MATERIAL PROVIDED below:

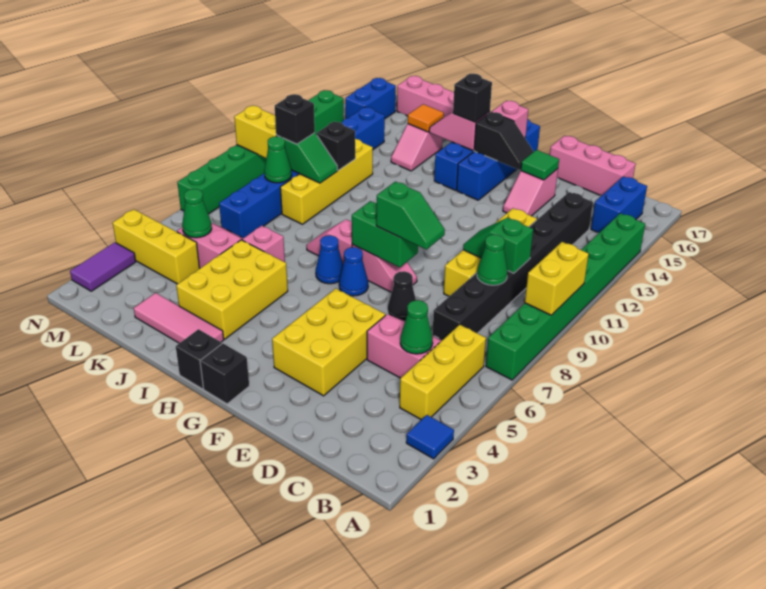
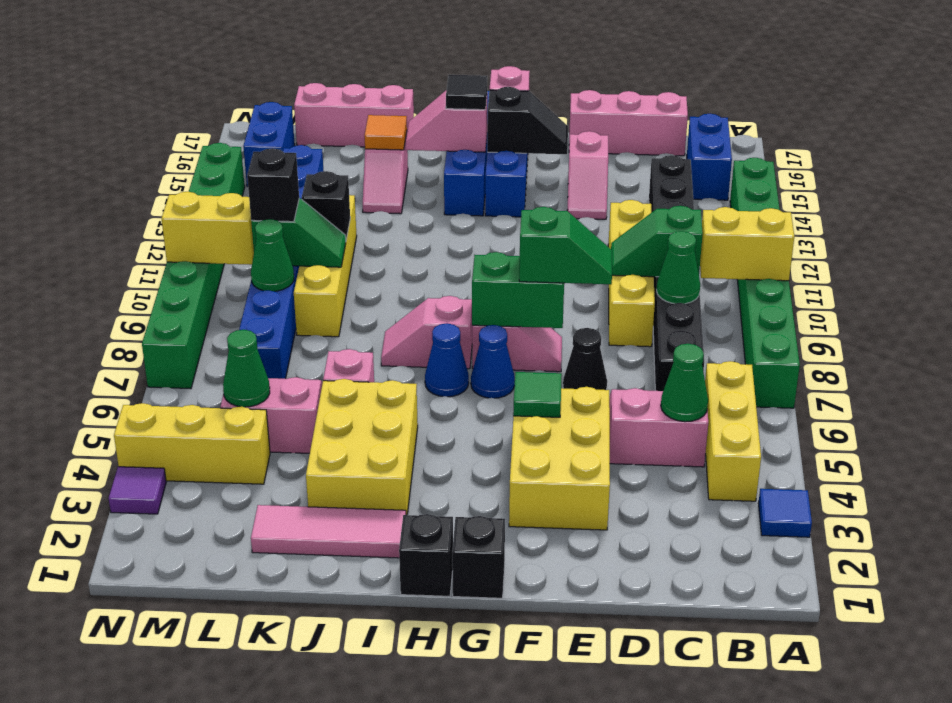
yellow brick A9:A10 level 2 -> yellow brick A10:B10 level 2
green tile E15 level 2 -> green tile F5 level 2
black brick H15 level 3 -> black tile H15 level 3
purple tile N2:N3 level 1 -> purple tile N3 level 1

End of MATERIAL PROVIDED.

• _PROBLEM DESCRIPTION_
Go line by line through the data and copy any that contain "tile".

• _YOUR RESPONSE_
green tile E15 level 2 -> green tile F5 level 2
black brick H15 level 3 -> black tile H15 level 3
purple tile N2:N3 level 1 -> purple tile N3 level 1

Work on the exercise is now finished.